Task requirements ->
Search each line below for the word "orange" and list those that contain it.

Input data ->

--- START ---

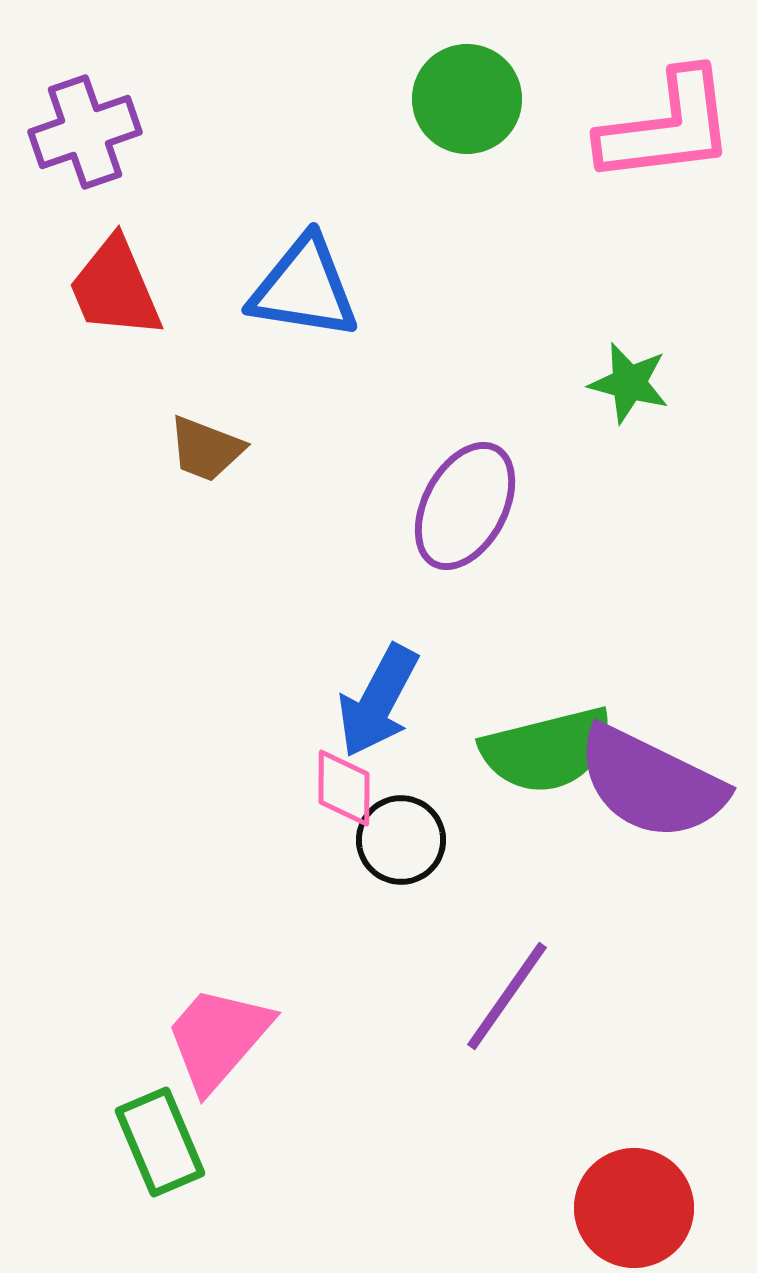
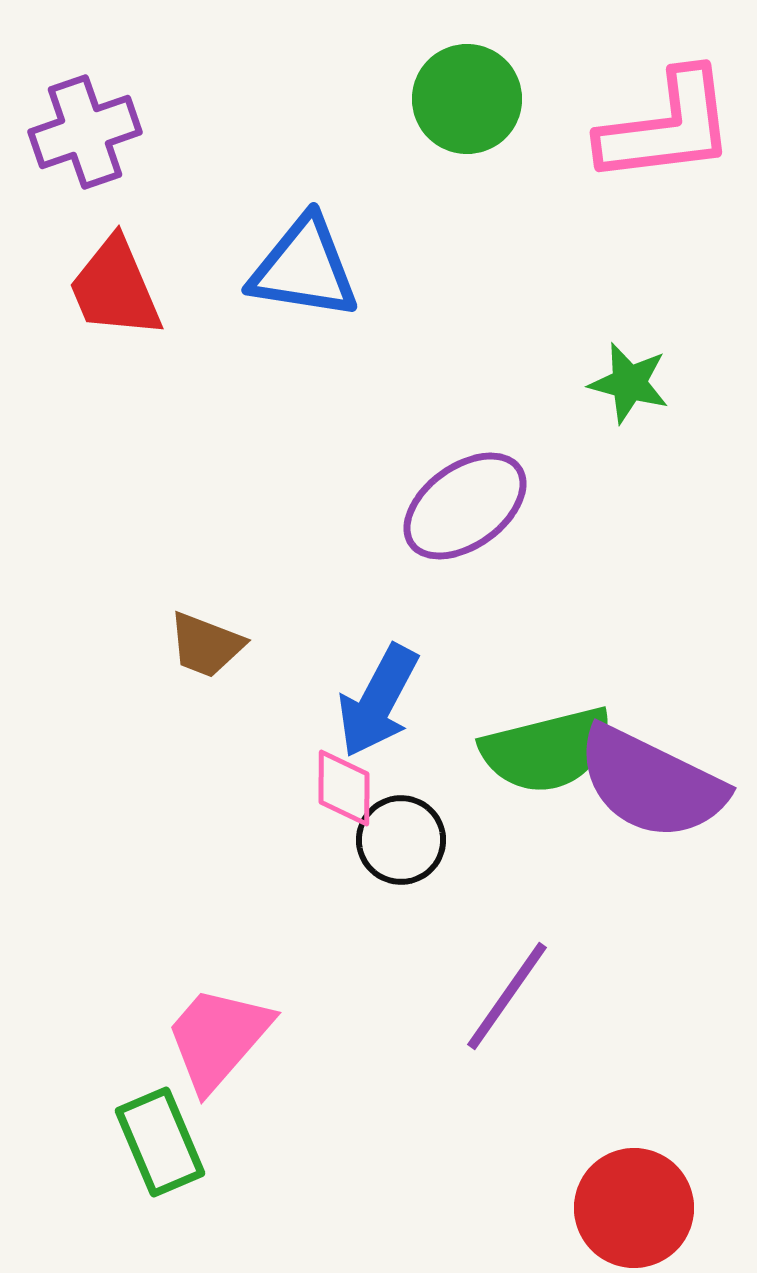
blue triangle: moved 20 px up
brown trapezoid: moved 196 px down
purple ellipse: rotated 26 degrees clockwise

--- END ---
--- START ---

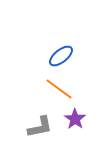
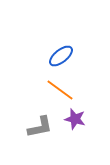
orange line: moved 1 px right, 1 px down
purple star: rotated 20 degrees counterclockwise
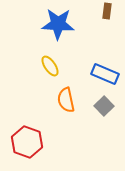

--- END ---
--- START ---

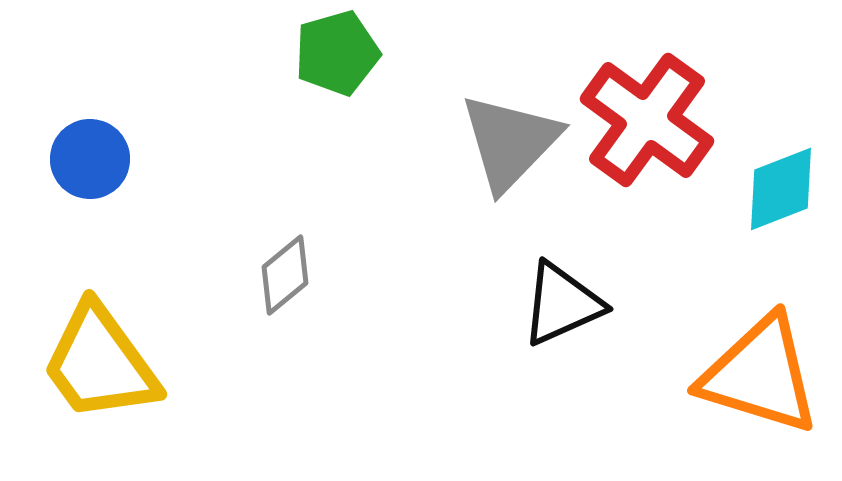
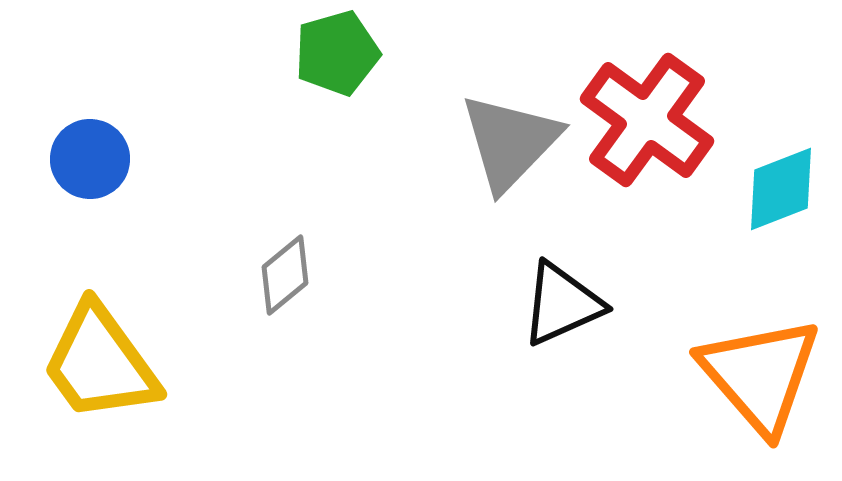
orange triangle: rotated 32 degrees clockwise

--- END ---

Solution to the problem ->
orange line: moved 1 px right, 1 px down
orange triangle: rotated 32 degrees clockwise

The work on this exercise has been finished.